> [Problem statement]: Set the pictures aside and transcribe exactly the lines from the one containing "R4: 330k (U1/SW, VBAT) -> none" through the final line of the records.

--- Input Enclosed Below ---

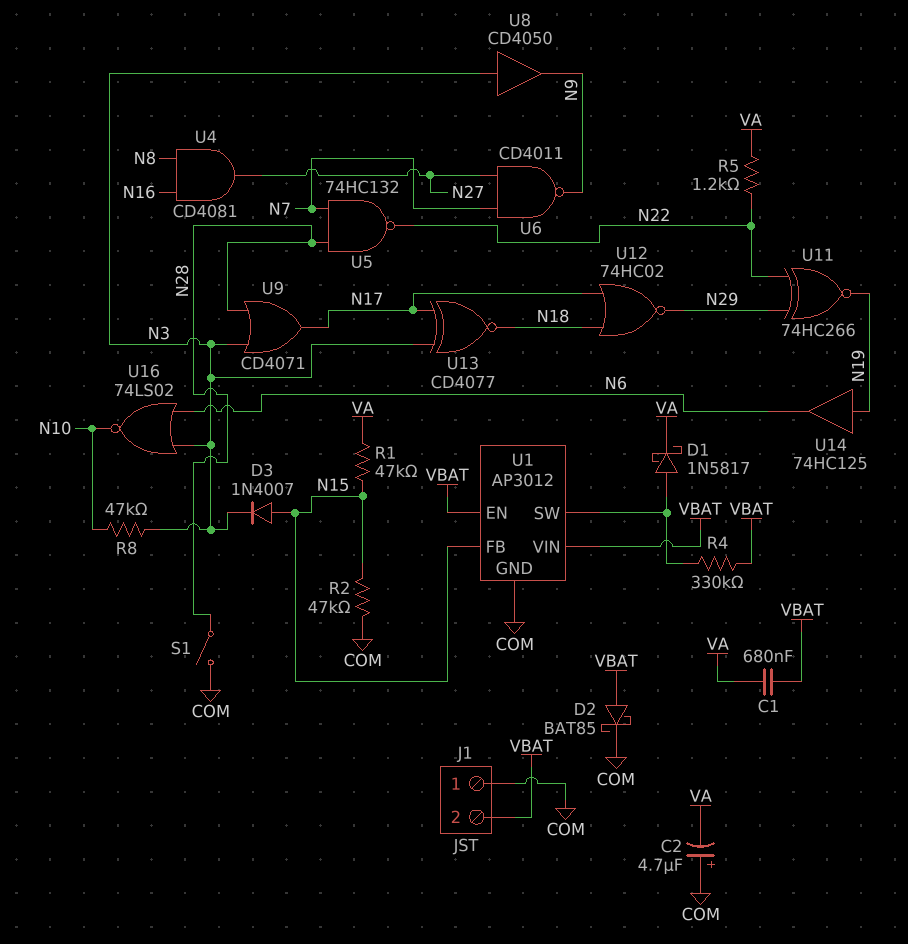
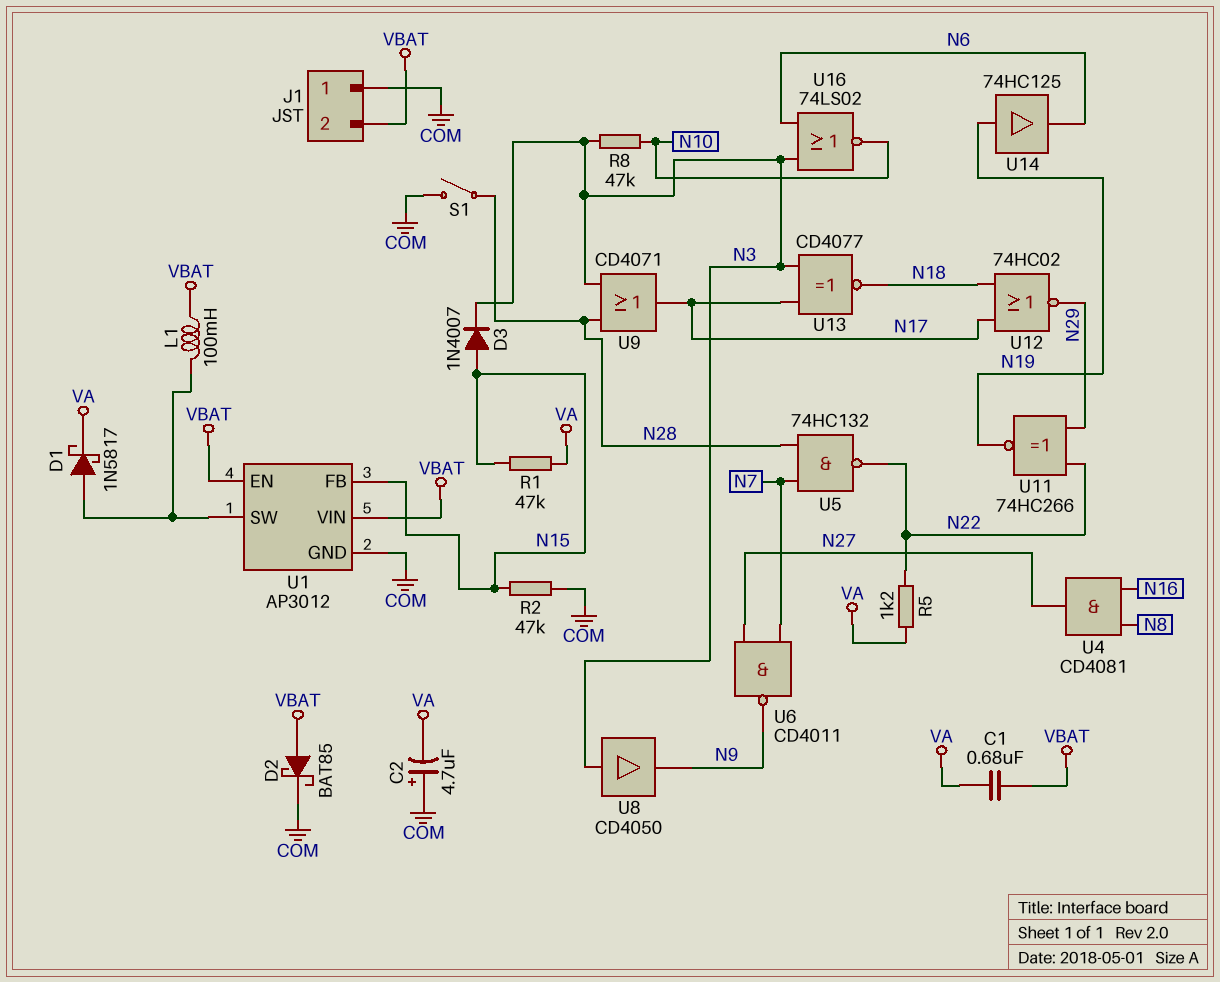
L1: none -> 100mH (U1/SW, VBAT)
R4: 330k (U1/SW, VBAT) -> none

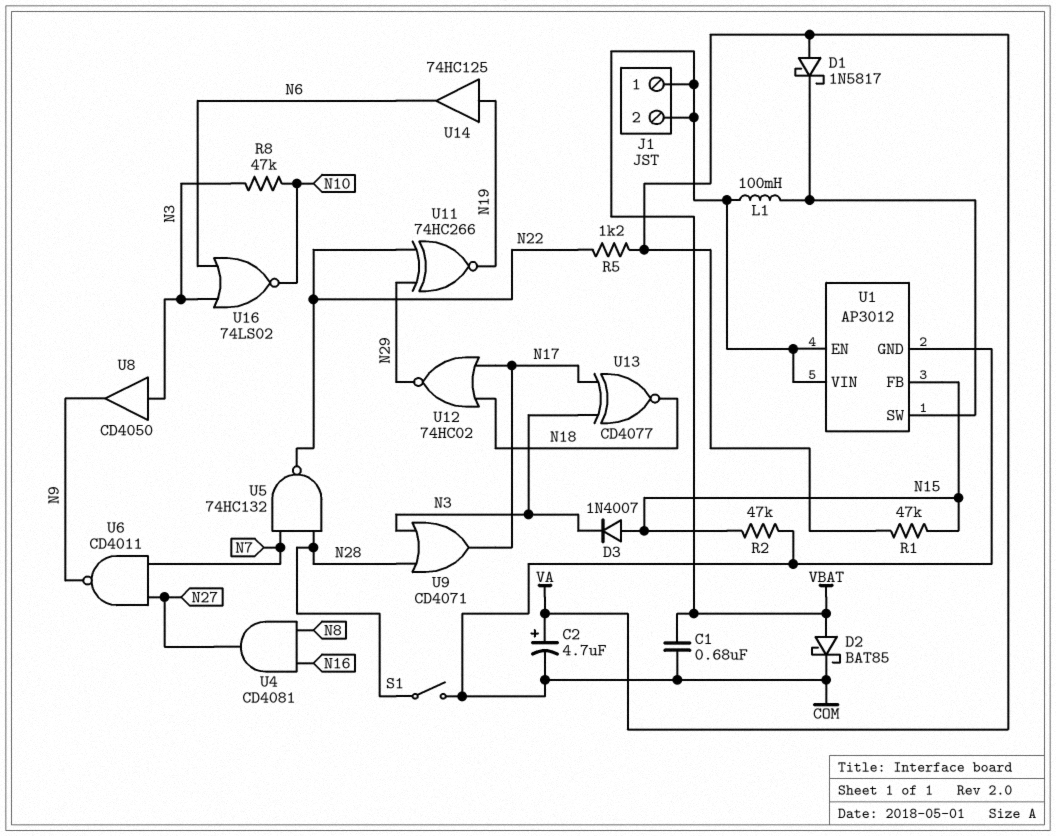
C1: 680nF (VA, VBAT) -> 680nF (COM, VBAT)
C2: 4.7uF (plus COM, minus VA) -> 4.7uF (plus VA, minus COM)
D1: schottky 1N5817 (A U1/SW, K VA) -> schottky 1N5817 (A VA, K U1/SW)
J1 pin 1: COM -> VBAT

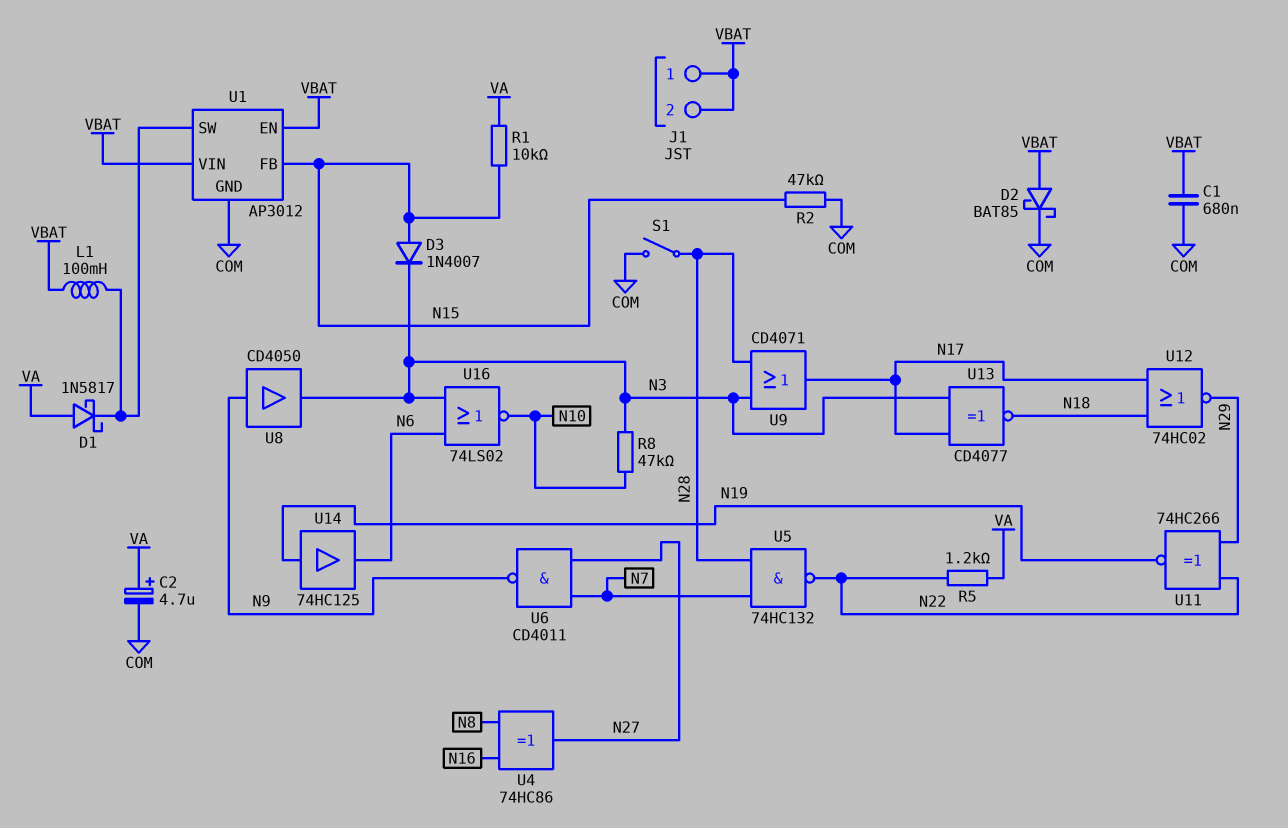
R1: 47k (N15, VA) -> 10k (N15, VA)
U4: AND CD4081 (in N8, in N16, out N27) -> XOR 74HC86 (in N8, in N16, out N27)
U8: buffer CD4050 (in N3, out N9) -> buffer CD4050 (in N9, out N3)

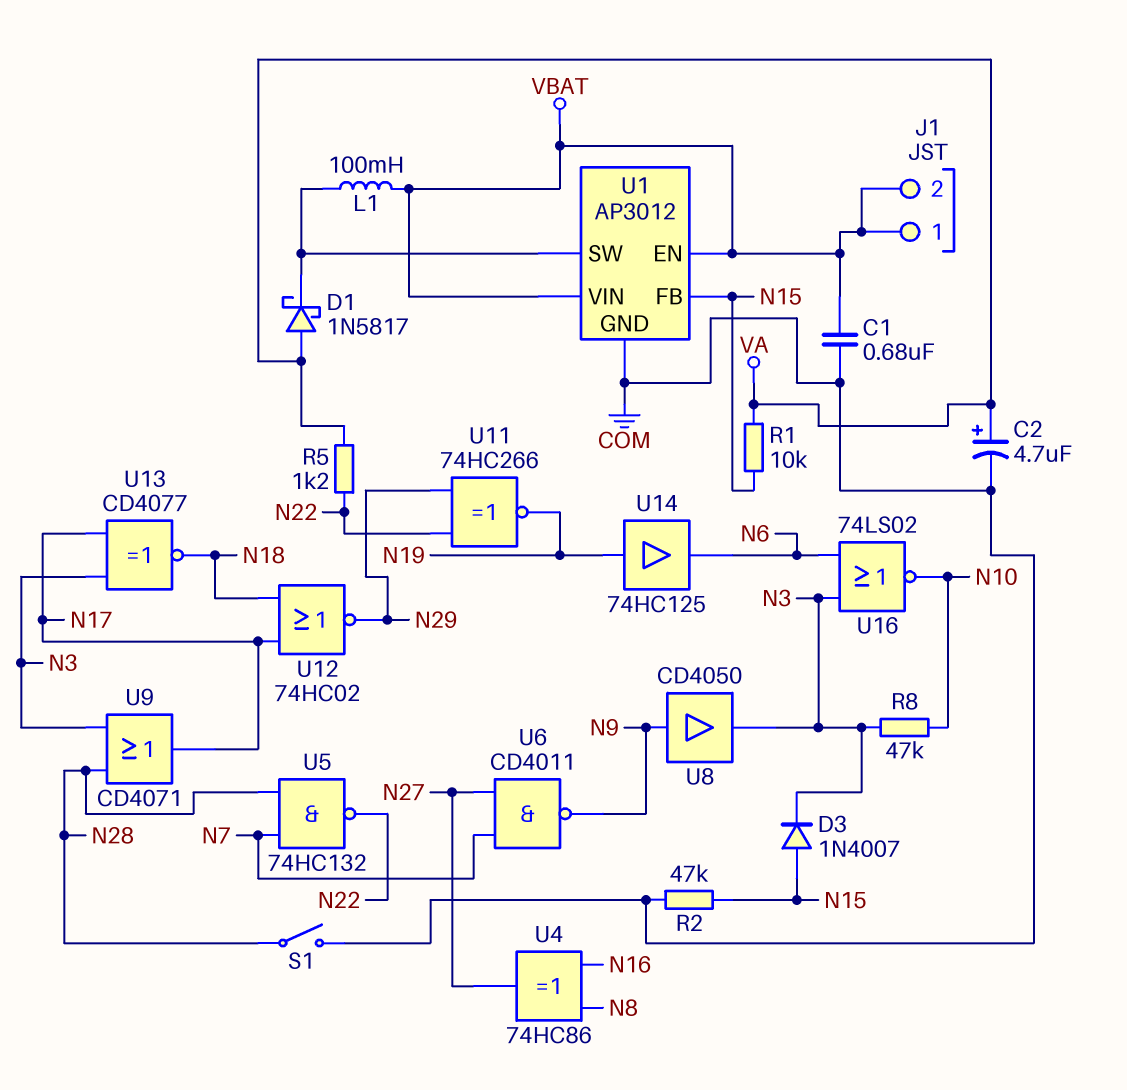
D2: schottky BAT85 (A VBAT, K COM) -> none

--- End of Enclosed Input ---

> [Result of this exercise]:
R4: 330k (U1/SW, VBAT) -> none

C1: 680nF (VA, VBAT) -> 680nF (COM, VBAT)
C2: 4.7uF (plus COM, minus VA) -> 4.7uF (plus VA, minus COM)
D1: schottky 1N5817 (A U1/SW, K VA) -> schottky 1N5817 (A VA, K U1/SW)
J1 pin 1: COM -> VBAT

R1: 47k (N15, VA) -> 10k (N15, VA)
U4: AND CD4081 (in N8, in N16, out N27) -> XOR 74HC86 (in N8, in N16, out N27)
U8: buffer CD4050 (in N3, out N9) -> buffer CD4050 (in N9, out N3)

D2: schottky BAT85 (A VBAT, K COM) -> none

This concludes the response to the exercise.